* _DATA_:

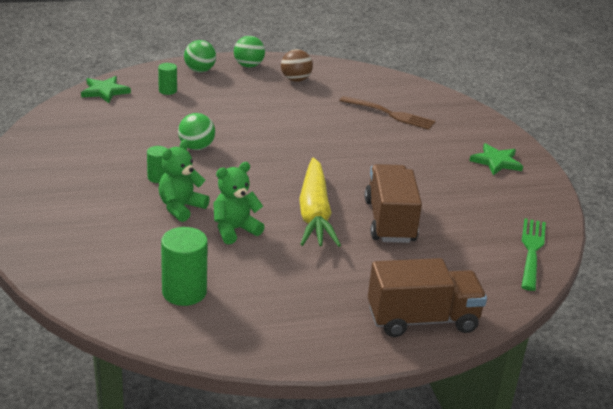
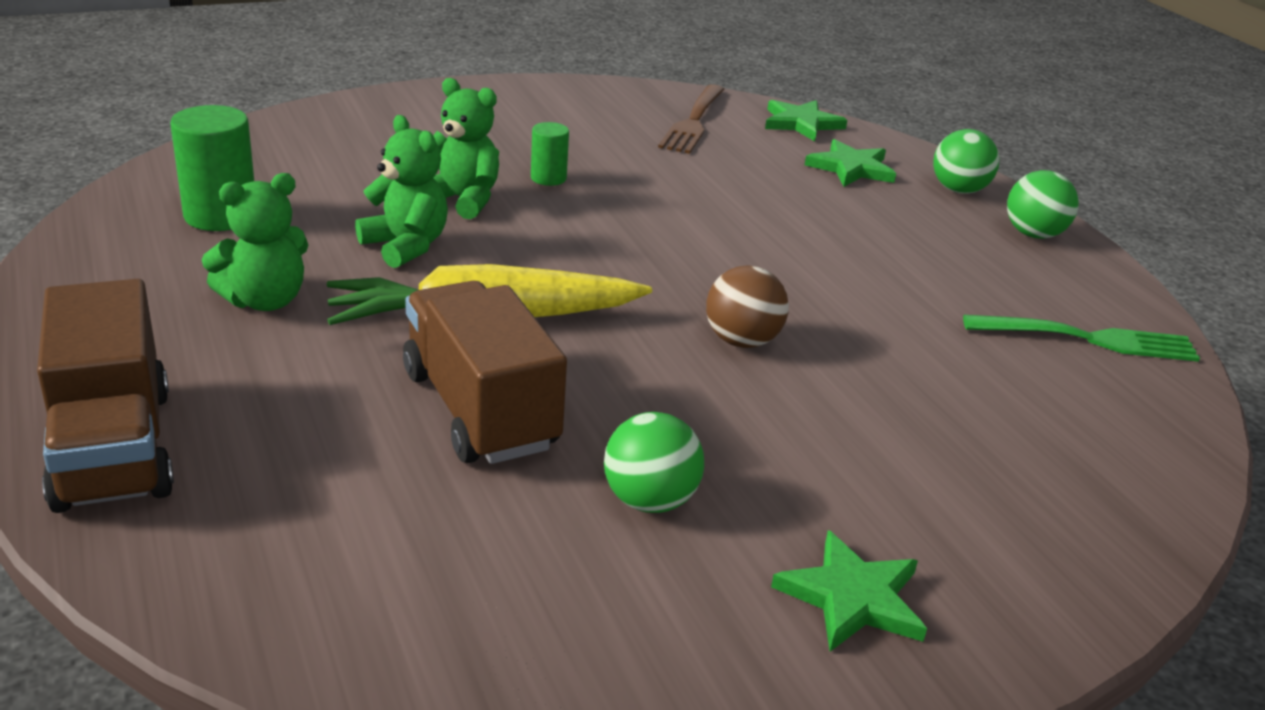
camera: 80 degrees right, 0 degrees up
(167, 90) = (851, 168): green cylinder -> green star
(196, 147) = (666, 202): green ball -> green ball (649, 500)
(290, 277) = (265, 301): none -> green teddy bear
(295, 80) = (1027, 286): brown ball -> brown ball (742, 341)
(389, 114) = (978, 412): brown fork -> brown fork (693, 121)
(390, 221) = (480, 409): brown truck -> brown truck turned 105 degrees counterclockwise
(532, 251) = (394, 643): green fork -> green fork (1087, 339)

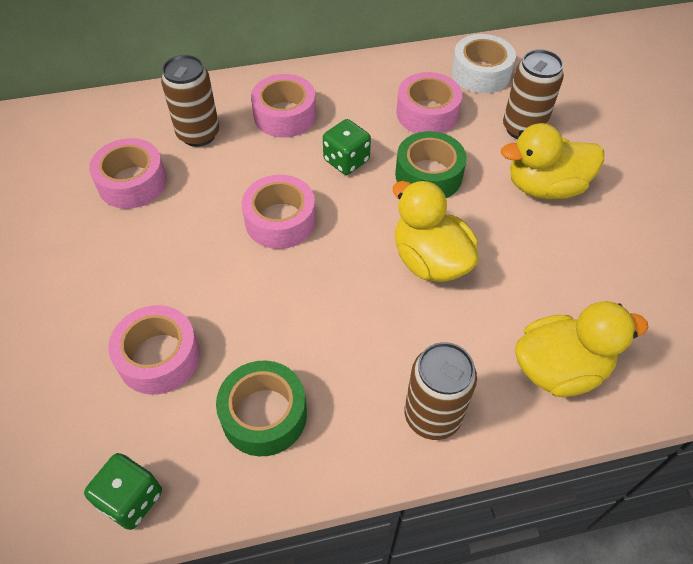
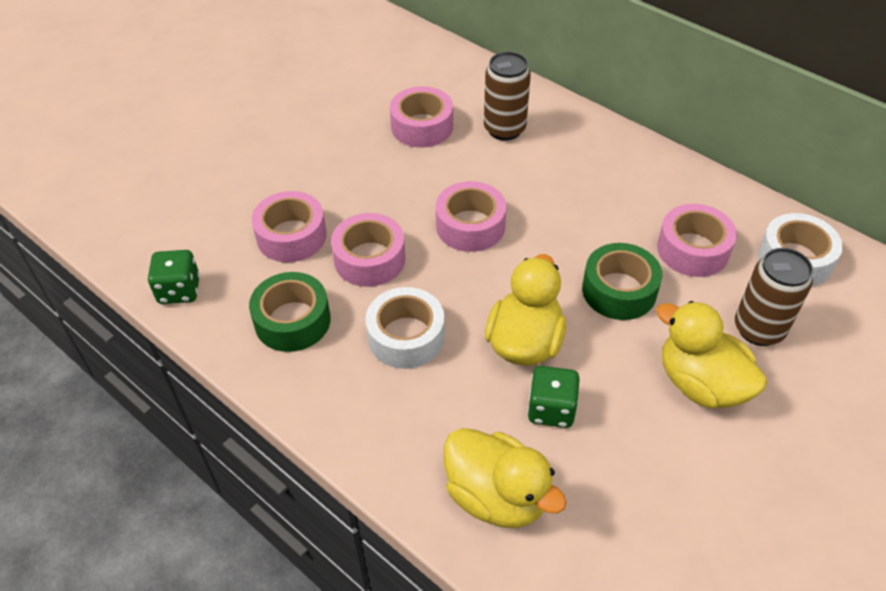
camera: 55 degrees right, 5 degrees down
(285, 115) = (580, 163): pink tape -> pink tape (369, 259)
(346, 160) = (575, 228): green dice -> green dice (551, 409)
(358, 336) = (406, 336): none -> white tape
(432, 416) = (373, 425): brown can -> none

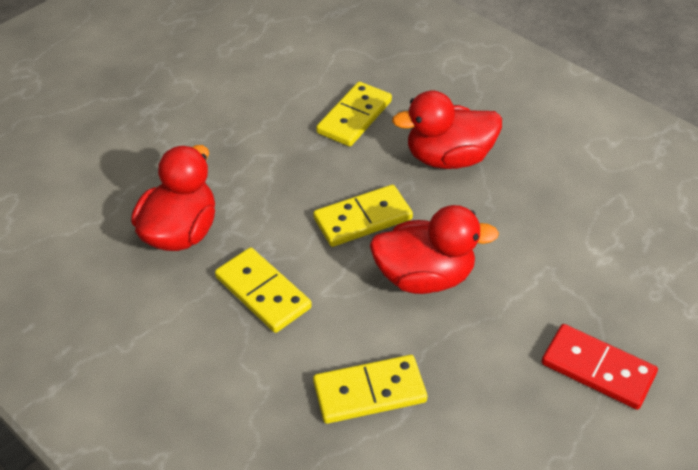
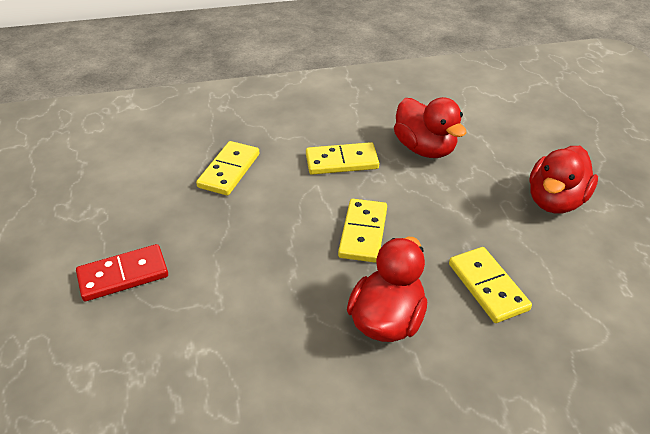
camera: 125 degrees right, 5 degrees down
(424, 277) = (281, 235): red duck -> red duck (555, 201)

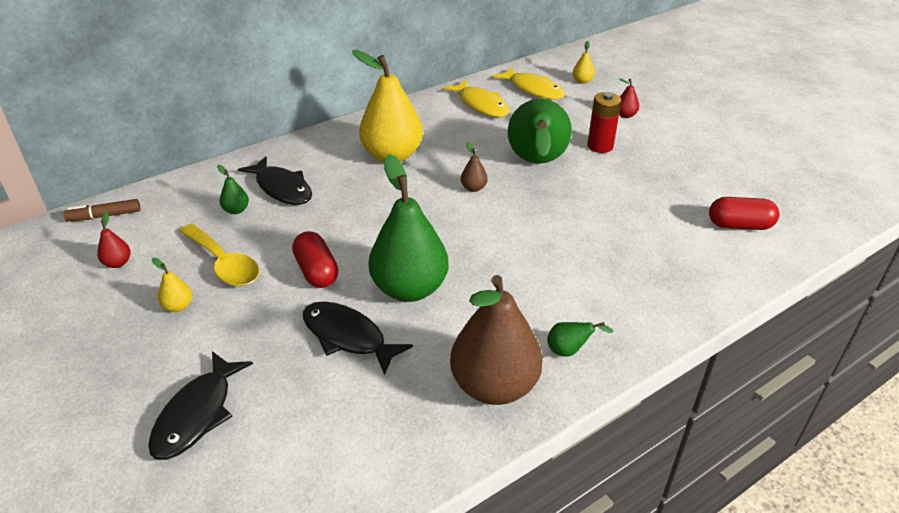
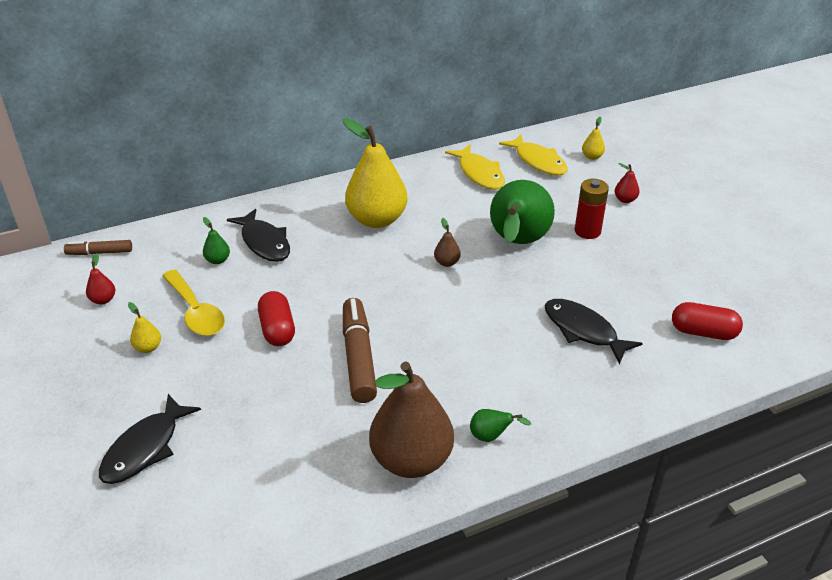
camera: 10 degrees right, 0 degrees up
(348, 337) = (291, 396): black fish -> black fish (583, 330)
(409, 288) = (358, 357): green pear -> brown marker

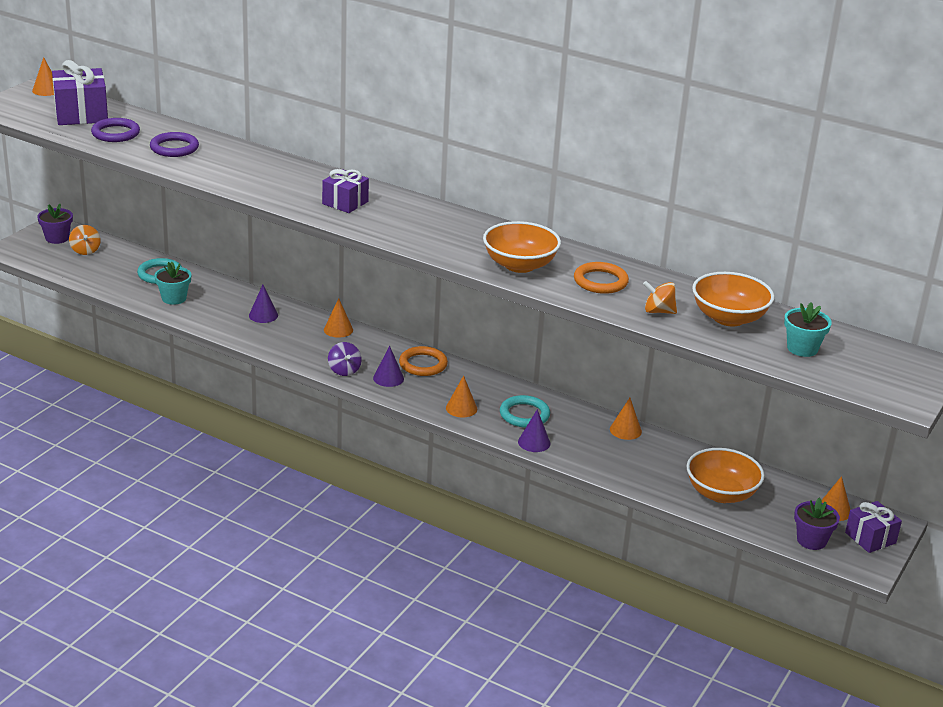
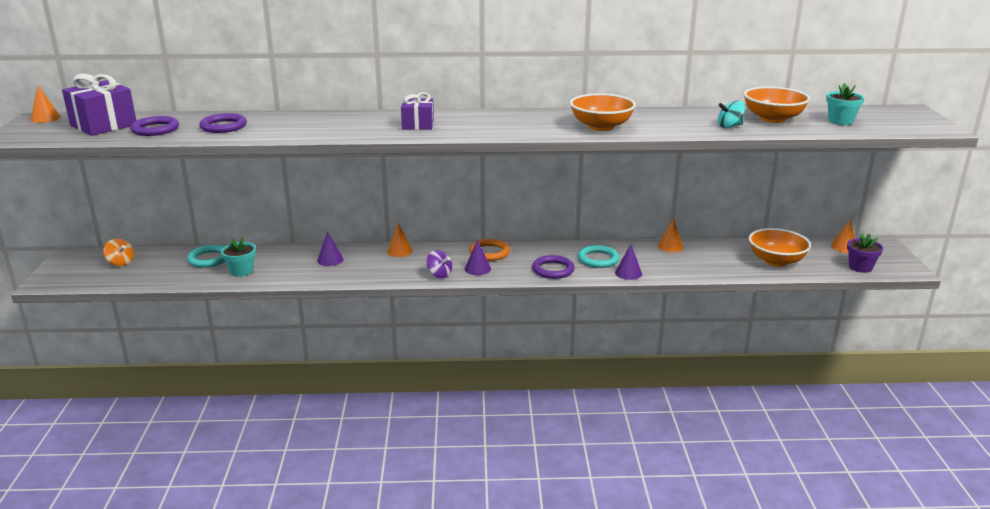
camera: 30 degrees left, 5 degrees down
(57, 238) = (83, 261): purple flower pot -> none
(461, 408) = (553, 270): orange cone -> purple ring
(600, 281) = (666, 121): orange ring -> none
(658, 311) = (729, 126): orange spinning top -> turquoise spinning top
(870, 538) = (884, 254): purple gift -> none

* _WHAT YOU WILL DO_: Look through the entries above, and wherever a line holds the word "camera", copy it.

* _WRITTEN ANSWER_:
camera: 80 degrees right, 0 degrees up
camera: 55 degrees right, 5 degrees down
camera: 125 degrees right, 5 degrees down
camera: 10 degrees right, 0 degrees up
camera: 30 degrees left, 5 degrees down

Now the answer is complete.